▶ _Task to complete_:
Rewrite the records from the start through the line containing "77: 05:01 -> none", switching "Lounge" to "Library" and leaving everything else the same.

▶ _Records for this task_:
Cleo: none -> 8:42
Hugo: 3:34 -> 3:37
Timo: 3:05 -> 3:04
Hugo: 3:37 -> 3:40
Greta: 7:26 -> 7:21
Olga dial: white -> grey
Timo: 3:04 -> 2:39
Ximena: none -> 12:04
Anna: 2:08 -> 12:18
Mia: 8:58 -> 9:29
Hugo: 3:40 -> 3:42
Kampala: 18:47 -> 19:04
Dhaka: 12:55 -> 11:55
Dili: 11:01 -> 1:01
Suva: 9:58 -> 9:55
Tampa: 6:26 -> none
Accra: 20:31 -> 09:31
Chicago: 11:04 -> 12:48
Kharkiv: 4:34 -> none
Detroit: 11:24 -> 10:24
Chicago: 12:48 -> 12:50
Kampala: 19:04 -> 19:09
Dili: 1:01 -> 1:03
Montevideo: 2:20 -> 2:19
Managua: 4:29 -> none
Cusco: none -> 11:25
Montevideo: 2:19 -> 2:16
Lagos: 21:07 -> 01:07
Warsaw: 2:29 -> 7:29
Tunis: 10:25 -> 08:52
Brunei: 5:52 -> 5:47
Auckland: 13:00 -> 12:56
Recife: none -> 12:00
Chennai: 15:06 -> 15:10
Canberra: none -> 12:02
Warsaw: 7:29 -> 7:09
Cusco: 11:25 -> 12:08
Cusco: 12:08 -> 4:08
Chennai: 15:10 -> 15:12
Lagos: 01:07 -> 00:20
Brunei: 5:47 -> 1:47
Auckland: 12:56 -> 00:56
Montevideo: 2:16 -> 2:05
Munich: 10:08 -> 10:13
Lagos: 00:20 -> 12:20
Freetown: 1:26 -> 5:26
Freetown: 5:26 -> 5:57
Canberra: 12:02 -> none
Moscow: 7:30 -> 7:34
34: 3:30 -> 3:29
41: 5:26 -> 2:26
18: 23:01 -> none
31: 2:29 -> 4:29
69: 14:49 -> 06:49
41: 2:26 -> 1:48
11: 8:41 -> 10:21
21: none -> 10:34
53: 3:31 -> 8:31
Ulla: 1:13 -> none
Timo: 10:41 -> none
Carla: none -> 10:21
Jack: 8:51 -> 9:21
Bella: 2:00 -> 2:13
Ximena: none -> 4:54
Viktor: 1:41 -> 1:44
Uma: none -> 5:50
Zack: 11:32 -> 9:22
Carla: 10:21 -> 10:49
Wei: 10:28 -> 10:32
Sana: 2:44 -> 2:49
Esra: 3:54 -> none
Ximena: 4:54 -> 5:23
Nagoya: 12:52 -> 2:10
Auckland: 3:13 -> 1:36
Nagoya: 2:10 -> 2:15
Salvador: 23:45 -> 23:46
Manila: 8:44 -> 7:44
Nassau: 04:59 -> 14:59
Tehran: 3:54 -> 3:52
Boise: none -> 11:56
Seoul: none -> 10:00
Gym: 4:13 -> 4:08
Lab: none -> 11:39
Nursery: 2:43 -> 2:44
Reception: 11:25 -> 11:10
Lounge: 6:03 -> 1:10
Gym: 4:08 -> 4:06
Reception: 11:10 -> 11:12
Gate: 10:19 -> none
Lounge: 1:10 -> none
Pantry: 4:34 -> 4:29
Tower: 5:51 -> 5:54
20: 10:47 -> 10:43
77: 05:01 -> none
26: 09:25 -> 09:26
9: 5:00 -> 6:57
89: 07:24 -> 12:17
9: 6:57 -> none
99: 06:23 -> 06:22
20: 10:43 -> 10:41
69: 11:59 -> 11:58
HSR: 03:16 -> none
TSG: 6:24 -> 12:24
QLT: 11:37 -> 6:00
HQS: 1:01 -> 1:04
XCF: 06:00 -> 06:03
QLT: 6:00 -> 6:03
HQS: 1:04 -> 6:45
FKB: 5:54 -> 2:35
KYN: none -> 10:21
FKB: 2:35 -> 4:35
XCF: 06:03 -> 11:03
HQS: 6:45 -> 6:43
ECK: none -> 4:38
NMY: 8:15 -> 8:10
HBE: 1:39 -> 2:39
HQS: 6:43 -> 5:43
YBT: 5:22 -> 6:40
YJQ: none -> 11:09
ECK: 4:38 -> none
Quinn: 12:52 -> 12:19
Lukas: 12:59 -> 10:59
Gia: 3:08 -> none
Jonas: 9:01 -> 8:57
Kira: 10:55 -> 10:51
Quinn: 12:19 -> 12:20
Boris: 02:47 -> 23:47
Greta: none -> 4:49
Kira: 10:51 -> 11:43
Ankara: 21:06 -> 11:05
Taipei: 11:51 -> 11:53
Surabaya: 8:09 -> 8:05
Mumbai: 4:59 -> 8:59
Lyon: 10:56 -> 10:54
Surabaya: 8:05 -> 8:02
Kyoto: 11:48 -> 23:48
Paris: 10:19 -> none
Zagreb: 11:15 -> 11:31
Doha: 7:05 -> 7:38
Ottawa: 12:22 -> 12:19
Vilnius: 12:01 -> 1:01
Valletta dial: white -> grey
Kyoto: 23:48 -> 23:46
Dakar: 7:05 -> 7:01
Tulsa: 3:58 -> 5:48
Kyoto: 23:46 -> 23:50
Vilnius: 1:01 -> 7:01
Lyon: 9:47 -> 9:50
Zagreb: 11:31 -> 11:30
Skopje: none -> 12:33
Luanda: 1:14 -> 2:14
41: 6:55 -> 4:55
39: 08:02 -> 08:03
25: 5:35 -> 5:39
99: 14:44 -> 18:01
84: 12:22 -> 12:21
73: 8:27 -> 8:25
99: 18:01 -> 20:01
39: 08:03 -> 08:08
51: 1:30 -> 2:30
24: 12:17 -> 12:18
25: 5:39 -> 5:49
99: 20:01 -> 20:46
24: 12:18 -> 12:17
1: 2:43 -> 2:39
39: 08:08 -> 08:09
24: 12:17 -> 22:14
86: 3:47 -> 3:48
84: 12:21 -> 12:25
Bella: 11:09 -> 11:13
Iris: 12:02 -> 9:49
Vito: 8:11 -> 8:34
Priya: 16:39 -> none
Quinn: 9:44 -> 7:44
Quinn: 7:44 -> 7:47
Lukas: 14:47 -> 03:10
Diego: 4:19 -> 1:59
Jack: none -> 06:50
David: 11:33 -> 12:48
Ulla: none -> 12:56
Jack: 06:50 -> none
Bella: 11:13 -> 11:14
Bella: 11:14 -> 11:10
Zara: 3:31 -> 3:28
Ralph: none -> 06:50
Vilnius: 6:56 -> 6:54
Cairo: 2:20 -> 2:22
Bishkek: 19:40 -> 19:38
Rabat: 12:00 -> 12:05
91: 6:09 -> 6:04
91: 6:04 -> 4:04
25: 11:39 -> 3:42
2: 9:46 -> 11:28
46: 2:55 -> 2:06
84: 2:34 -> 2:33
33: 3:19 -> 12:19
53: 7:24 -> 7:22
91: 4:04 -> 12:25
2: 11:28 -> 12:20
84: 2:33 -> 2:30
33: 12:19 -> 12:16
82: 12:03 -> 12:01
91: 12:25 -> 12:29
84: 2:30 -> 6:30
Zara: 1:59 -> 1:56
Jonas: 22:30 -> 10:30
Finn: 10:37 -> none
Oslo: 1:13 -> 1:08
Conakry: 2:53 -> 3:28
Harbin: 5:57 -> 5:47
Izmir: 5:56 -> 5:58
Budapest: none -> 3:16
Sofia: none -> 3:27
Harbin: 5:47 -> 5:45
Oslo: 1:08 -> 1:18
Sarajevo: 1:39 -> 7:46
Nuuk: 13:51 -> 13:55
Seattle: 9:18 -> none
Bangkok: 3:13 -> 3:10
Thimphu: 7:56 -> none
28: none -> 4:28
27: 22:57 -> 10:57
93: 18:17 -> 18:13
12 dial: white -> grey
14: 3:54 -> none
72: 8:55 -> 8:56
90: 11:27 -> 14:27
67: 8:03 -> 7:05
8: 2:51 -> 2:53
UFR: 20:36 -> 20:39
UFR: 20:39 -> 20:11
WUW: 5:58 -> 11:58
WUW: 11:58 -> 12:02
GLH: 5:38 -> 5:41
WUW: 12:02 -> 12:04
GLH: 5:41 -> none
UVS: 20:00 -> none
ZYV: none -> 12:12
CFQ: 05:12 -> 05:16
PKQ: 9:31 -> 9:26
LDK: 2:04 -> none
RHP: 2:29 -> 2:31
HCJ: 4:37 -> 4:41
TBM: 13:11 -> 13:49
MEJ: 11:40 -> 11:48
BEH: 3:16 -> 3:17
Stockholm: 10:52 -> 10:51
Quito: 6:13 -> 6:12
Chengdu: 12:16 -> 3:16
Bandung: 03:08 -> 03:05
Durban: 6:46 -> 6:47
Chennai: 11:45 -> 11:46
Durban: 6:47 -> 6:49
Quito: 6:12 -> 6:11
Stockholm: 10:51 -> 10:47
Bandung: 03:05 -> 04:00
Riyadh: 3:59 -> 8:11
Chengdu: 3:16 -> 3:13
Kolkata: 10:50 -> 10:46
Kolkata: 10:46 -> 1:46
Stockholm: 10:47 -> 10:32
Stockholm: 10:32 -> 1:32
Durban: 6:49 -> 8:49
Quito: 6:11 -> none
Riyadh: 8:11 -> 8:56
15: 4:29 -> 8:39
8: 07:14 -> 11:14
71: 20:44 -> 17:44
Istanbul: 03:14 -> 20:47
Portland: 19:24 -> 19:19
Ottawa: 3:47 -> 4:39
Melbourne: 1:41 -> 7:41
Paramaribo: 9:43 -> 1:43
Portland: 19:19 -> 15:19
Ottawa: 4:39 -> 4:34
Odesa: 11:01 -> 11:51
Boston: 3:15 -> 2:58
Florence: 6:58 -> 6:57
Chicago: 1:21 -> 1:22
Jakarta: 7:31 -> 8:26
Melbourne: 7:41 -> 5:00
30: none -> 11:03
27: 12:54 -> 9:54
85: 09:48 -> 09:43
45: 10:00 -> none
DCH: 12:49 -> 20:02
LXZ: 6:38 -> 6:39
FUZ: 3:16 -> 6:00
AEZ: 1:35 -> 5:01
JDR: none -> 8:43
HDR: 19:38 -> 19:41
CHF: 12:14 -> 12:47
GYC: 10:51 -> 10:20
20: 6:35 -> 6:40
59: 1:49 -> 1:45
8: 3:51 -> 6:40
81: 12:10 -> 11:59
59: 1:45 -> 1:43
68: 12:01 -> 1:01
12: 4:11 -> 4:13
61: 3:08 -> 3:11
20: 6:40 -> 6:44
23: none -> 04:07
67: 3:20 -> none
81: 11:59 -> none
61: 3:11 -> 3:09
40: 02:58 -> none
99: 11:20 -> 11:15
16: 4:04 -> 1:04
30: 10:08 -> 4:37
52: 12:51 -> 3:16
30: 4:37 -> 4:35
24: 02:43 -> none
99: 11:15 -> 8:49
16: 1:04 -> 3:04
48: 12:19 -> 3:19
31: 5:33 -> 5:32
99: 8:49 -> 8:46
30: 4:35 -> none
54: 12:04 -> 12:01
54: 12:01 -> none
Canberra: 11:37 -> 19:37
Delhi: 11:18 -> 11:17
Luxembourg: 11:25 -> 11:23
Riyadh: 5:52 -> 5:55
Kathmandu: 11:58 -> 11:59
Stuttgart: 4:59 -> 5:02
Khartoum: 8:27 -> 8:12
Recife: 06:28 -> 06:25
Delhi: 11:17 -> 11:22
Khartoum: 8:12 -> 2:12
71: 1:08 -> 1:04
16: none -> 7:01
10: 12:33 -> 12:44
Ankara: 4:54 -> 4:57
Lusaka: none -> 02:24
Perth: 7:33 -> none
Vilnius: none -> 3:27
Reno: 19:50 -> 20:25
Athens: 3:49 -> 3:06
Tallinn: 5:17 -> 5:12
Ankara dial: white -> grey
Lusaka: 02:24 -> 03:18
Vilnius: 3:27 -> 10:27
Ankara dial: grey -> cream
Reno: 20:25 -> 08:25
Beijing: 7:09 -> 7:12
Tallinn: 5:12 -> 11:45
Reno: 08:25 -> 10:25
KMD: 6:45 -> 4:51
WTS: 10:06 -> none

▶ _Answer_:
Cleo: none -> 8:42
Hugo: 3:34 -> 3:37
Timo: 3:05 -> 3:04
Hugo: 3:37 -> 3:40
Greta: 7:26 -> 7:21
Olga dial: white -> grey
Timo: 3:04 -> 2:39
Ximena: none -> 12:04
Anna: 2:08 -> 12:18
Mia: 8:58 -> 9:29
Hugo: 3:40 -> 3:42
Kampala: 18:47 -> 19:04
Dhaka: 12:55 -> 11:55
Dili: 11:01 -> 1:01
Suva: 9:58 -> 9:55
Tampa: 6:26 -> none
Accra: 20:31 -> 09:31
Chicago: 11:04 -> 12:48
Kharkiv: 4:34 -> none
Detroit: 11:24 -> 10:24
Chicago: 12:48 -> 12:50
Kampala: 19:04 -> 19:09
Dili: 1:01 -> 1:03
Montevideo: 2:20 -> 2:19
Managua: 4:29 -> none
Cusco: none -> 11:25
Montevideo: 2:19 -> 2:16
Lagos: 21:07 -> 01:07
Warsaw: 2:29 -> 7:29
Tunis: 10:25 -> 08:52
Brunei: 5:52 -> 5:47
Auckland: 13:00 -> 12:56
Recife: none -> 12:00
Chennai: 15:06 -> 15:10
Canberra: none -> 12:02
Warsaw: 7:29 -> 7:09
Cusco: 11:25 -> 12:08
Cusco: 12:08 -> 4:08
Chennai: 15:10 -> 15:12
Lagos: 01:07 -> 00:20
Brunei: 5:47 -> 1:47
Auckland: 12:56 -> 00:56
Montevideo: 2:16 -> 2:05
Munich: 10:08 -> 10:13
Lagos: 00:20 -> 12:20
Freetown: 1:26 -> 5:26
Freetown: 5:26 -> 5:57
Canberra: 12:02 -> none
Moscow: 7:30 -> 7:34
34: 3:30 -> 3:29
41: 5:26 -> 2:26
18: 23:01 -> none
31: 2:29 -> 4:29
69: 14:49 -> 06:49
41: 2:26 -> 1:48
11: 8:41 -> 10:21
21: none -> 10:34
53: 3:31 -> 8:31
Ulla: 1:13 -> none
Timo: 10:41 -> none
Carla: none -> 10:21
Jack: 8:51 -> 9:21
Bella: 2:00 -> 2:13
Ximena: none -> 4:54
Viktor: 1:41 -> 1:44
Uma: none -> 5:50
Zack: 11:32 -> 9:22
Carla: 10:21 -> 10:49
Wei: 10:28 -> 10:32
Sana: 2:44 -> 2:49
Esra: 3:54 -> none
Ximena: 4:54 -> 5:23
Nagoya: 12:52 -> 2:10
Auckland: 3:13 -> 1:36
Nagoya: 2:10 -> 2:15
Salvador: 23:45 -> 23:46
Manila: 8:44 -> 7:44
Nassau: 04:59 -> 14:59
Tehran: 3:54 -> 3:52
Boise: none -> 11:56
Seoul: none -> 10:00
Gym: 4:13 -> 4:08
Lab: none -> 11:39
Nursery: 2:43 -> 2:44
Reception: 11:25 -> 11:10
Library: 6:03 -> 1:10
Gym: 4:08 -> 4:06
Reception: 11:10 -> 11:12
Gate: 10:19 -> none
Library: 1:10 -> none
Pantry: 4:34 -> 4:29
Tower: 5:51 -> 5:54
20: 10:47 -> 10:43
77: 05:01 -> none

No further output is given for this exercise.